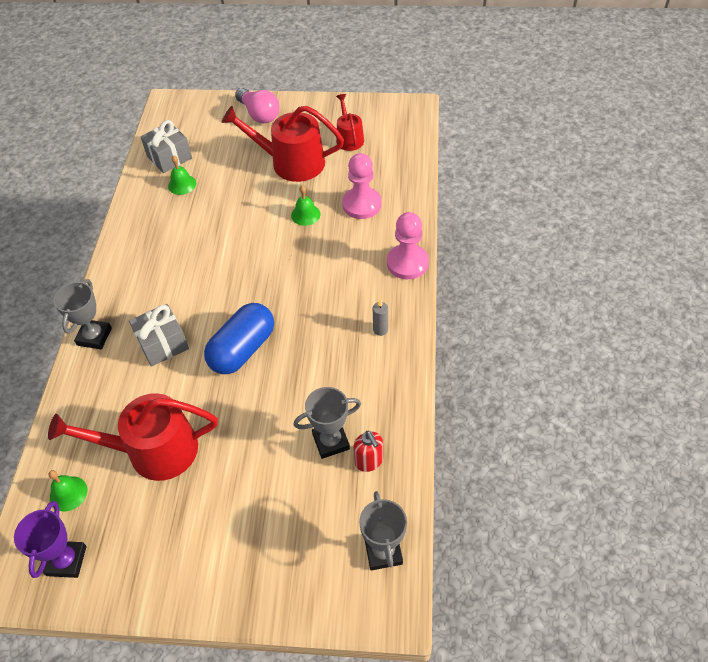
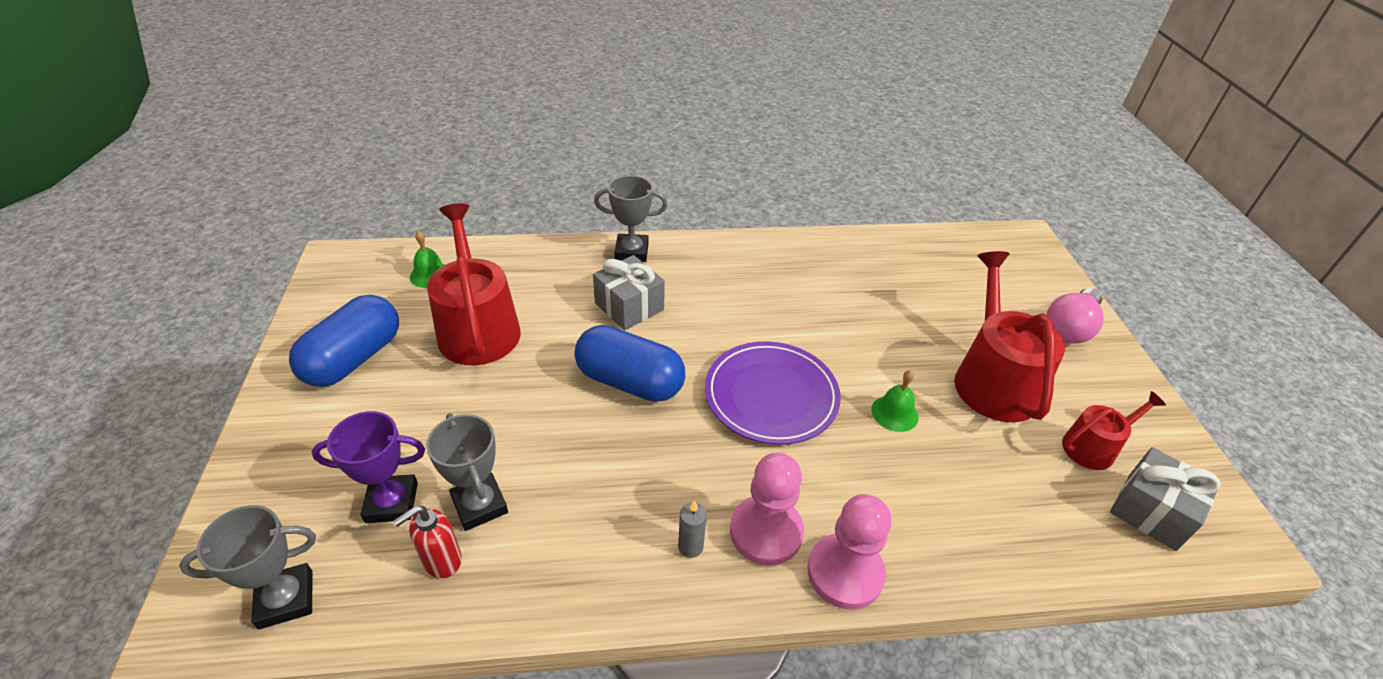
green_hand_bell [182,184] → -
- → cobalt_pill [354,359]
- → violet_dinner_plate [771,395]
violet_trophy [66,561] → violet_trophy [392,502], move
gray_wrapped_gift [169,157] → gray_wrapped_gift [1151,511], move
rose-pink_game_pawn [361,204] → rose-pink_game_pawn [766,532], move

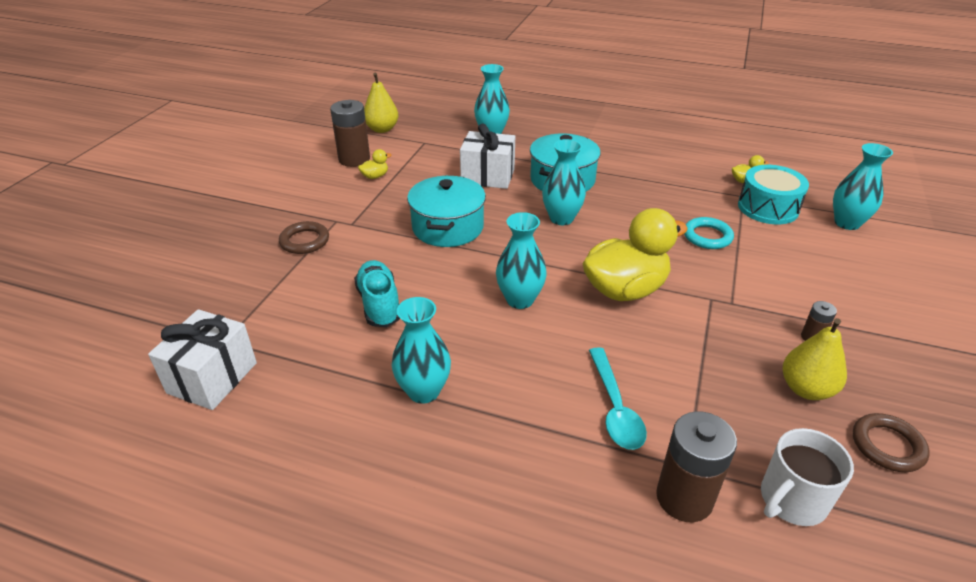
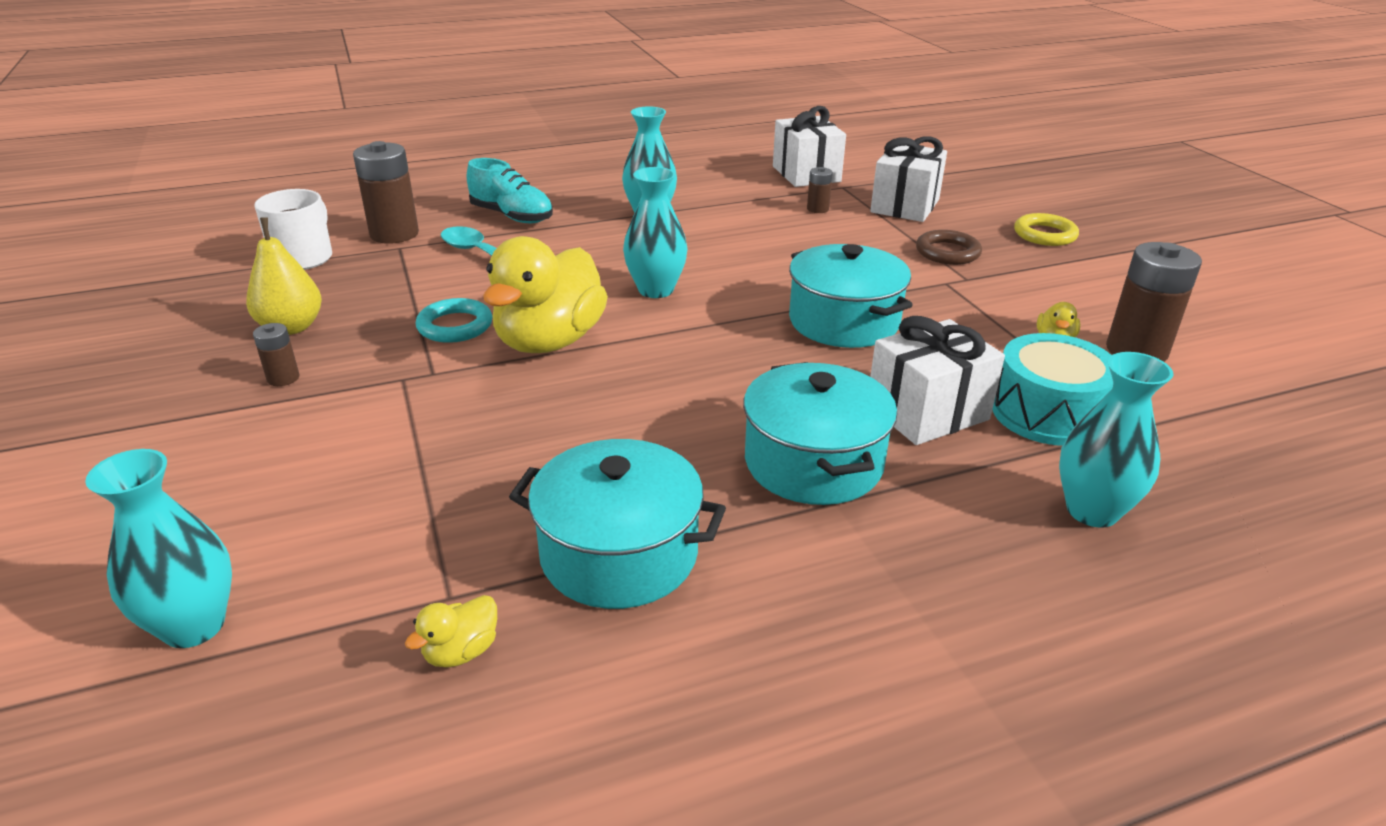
yellow_toy_pear [382,129] → -
turquoise_tall_vase [561,218] → -
brown_hoop [887,446] → -
- → turquoise_pot [619,554]
- → brown_battery [817,209]
- → white_wrapped_gift [905,206]
- → yellow_hoop [1045,234]
turquoise_sneaker [379,304] → turquoise_sneaker [512,216], move
turquoise_hoop [707,236] → turquoise_hoop [455,326], move
turquoise_toy_drum [768,208] → turquoise_toy_drum [1047,413], move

──────

> [Aim of the exercise]:
For each record above, write out every line exactly and skip the pictures.

> [Task answer]:
green_hand_bell [182,184] → -
- → cobalt_pill [354,359]
- → violet_dinner_plate [771,395]
violet_trophy [66,561] → violet_trophy [392,502], move
gray_wrapped_gift [169,157] → gray_wrapped_gift [1151,511], move
rose-pink_game_pawn [361,204] → rose-pink_game_pawn [766,532], move

yellow_toy_pear [382,129] → -
turquoise_tall_vase [561,218] → -
brown_hoop [887,446] → -
- → turquoise_pot [619,554]
- → brown_battery [817,209]
- → white_wrapped_gift [905,206]
- → yellow_hoop [1045,234]
turquoise_sneaker [379,304] → turquoise_sneaker [512,216], move
turquoise_hoop [707,236] → turquoise_hoop [455,326], move
turquoise_toy_drum [768,208] → turquoise_toy_drum [1047,413], move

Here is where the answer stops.